• [Data provided]
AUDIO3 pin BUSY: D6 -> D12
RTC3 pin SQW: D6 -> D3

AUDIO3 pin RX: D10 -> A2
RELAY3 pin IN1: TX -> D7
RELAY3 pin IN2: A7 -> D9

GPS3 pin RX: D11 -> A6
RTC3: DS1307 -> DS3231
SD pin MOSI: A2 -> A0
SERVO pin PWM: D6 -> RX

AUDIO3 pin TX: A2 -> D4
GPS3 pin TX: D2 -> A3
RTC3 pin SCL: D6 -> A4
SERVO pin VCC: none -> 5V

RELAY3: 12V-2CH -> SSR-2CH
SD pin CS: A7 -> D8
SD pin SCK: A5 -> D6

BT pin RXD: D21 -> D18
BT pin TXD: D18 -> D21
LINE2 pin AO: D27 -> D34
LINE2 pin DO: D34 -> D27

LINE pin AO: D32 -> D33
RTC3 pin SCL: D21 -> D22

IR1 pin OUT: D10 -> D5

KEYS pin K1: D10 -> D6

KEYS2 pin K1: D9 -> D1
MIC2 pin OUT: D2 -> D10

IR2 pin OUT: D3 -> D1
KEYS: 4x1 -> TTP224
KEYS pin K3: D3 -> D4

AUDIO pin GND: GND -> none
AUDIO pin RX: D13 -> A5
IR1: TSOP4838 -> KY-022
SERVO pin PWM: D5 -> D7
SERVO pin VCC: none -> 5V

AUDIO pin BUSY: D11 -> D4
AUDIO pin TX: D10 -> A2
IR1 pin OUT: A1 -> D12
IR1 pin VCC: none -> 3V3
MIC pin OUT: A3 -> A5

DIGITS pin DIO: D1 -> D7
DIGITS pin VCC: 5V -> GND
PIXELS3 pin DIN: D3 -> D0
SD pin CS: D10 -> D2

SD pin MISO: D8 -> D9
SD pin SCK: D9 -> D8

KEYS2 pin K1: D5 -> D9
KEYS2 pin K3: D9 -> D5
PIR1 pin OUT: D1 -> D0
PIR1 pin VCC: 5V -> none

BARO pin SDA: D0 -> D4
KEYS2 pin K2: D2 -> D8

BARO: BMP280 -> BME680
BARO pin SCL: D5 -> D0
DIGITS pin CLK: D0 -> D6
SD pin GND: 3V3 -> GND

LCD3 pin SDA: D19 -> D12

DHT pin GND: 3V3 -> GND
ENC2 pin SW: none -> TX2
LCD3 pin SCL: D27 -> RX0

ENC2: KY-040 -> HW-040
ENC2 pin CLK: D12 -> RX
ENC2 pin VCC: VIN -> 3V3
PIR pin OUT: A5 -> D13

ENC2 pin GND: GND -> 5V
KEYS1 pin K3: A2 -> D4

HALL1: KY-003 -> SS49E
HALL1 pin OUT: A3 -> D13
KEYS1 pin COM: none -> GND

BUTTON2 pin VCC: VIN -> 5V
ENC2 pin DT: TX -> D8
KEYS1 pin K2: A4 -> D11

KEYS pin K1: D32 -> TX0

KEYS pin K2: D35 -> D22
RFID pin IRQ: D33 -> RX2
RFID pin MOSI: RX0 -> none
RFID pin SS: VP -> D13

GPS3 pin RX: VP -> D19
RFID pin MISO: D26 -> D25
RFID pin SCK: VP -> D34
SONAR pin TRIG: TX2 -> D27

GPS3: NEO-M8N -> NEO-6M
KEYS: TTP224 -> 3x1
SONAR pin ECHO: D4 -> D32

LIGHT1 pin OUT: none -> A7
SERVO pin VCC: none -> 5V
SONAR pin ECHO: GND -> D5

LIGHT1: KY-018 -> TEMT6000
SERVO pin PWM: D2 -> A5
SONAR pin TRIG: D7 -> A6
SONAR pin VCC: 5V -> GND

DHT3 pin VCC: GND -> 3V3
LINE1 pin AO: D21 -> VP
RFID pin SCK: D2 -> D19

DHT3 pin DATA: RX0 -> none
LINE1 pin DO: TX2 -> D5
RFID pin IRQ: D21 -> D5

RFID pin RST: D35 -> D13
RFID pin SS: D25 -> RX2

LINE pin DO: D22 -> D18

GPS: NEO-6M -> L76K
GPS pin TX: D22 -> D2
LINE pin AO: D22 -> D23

• [What the task requires] Which of the lines above carry the string "DIGITS"? Copy every one.

• [Task answer]
DIGITS pin DIO: D1 -> D7
DIGITS pin VCC: 5V -> GND
DIGITS pin CLK: D0 -> D6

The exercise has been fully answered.